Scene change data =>

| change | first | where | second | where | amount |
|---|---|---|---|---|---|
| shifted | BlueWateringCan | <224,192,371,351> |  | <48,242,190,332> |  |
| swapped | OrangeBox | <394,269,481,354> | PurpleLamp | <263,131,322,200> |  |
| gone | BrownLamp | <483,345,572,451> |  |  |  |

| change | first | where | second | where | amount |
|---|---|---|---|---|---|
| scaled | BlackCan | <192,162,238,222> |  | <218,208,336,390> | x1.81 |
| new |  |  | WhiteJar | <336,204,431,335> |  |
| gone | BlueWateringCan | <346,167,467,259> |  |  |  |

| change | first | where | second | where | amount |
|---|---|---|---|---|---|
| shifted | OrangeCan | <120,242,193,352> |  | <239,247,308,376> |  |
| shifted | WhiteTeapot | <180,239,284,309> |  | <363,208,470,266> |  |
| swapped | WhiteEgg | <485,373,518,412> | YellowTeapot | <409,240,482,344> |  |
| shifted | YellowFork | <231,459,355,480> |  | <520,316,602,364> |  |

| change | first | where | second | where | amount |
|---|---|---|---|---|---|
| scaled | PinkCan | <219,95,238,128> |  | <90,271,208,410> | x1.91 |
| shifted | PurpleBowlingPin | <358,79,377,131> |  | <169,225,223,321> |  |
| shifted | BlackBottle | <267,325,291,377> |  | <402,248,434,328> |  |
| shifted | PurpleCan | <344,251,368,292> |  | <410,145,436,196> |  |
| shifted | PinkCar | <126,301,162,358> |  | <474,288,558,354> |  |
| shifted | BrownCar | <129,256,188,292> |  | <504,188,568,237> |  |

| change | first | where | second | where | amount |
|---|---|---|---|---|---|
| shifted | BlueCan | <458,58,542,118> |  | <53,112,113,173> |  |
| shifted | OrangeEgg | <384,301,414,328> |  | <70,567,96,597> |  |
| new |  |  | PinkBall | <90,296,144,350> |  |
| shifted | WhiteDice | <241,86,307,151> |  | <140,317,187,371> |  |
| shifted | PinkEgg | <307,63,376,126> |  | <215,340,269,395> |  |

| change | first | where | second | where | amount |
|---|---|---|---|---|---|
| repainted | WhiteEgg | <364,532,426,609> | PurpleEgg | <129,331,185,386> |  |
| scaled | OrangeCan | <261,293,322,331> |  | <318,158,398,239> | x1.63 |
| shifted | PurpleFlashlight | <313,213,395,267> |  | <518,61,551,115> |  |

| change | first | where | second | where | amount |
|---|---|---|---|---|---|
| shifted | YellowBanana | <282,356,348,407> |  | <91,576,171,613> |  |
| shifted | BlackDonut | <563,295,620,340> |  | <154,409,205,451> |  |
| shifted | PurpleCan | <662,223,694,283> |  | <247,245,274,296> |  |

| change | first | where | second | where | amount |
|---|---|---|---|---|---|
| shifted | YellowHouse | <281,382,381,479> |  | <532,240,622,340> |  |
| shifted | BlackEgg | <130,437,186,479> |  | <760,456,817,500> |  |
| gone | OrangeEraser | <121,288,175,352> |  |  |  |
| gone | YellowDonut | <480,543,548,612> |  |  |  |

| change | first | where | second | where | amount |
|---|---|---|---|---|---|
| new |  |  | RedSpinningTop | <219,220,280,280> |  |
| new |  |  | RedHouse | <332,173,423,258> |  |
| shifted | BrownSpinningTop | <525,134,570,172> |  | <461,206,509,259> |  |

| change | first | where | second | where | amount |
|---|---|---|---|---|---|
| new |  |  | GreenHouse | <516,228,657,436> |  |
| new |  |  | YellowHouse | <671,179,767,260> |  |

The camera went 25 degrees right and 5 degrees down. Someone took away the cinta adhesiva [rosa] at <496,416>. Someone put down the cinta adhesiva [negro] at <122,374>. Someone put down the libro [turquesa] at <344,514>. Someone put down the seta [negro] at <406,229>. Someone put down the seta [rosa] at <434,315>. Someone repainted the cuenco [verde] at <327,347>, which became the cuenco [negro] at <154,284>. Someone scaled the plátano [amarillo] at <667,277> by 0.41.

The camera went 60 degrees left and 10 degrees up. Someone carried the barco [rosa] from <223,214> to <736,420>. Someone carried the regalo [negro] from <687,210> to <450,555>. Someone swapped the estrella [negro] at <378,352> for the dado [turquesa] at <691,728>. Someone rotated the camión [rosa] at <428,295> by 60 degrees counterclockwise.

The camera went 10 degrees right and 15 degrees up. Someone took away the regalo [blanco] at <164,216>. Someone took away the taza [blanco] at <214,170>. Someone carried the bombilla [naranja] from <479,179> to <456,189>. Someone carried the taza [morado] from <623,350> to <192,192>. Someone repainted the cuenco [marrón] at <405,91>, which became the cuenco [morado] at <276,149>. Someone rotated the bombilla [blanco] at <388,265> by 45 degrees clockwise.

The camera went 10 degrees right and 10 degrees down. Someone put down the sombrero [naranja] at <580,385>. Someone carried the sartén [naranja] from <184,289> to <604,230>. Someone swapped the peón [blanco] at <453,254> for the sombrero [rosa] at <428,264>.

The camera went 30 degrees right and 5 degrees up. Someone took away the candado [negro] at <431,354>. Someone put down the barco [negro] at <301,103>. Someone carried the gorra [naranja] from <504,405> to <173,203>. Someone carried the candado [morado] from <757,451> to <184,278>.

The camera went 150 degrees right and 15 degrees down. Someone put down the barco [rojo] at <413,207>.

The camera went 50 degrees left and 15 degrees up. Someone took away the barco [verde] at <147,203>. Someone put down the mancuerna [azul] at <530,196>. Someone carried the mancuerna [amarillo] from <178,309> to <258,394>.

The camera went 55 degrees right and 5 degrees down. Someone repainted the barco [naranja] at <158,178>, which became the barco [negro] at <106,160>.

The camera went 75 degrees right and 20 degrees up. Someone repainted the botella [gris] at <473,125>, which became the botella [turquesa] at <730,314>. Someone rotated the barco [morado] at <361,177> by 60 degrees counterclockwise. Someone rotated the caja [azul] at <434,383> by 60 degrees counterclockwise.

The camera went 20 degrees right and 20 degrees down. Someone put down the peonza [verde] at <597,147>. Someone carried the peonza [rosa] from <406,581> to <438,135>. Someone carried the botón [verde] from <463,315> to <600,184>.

AIM OF THE TASK =>
One inclusive range is required: first line of the data through the line containing "swapped | OrangeBox". Set it down exactly and output nothing else.

ANSWER FOR THIS EXERCISE =>
| change | first | where | second | where | amount |
|---|---|---|---|---|---|
| shifted | BlueWateringCan | <224,192,371,351> |  | <48,242,190,332> |  |
| swapped | OrangeBox | <394,269,481,354> | PurpleLamp | <263,131,322,200> |  |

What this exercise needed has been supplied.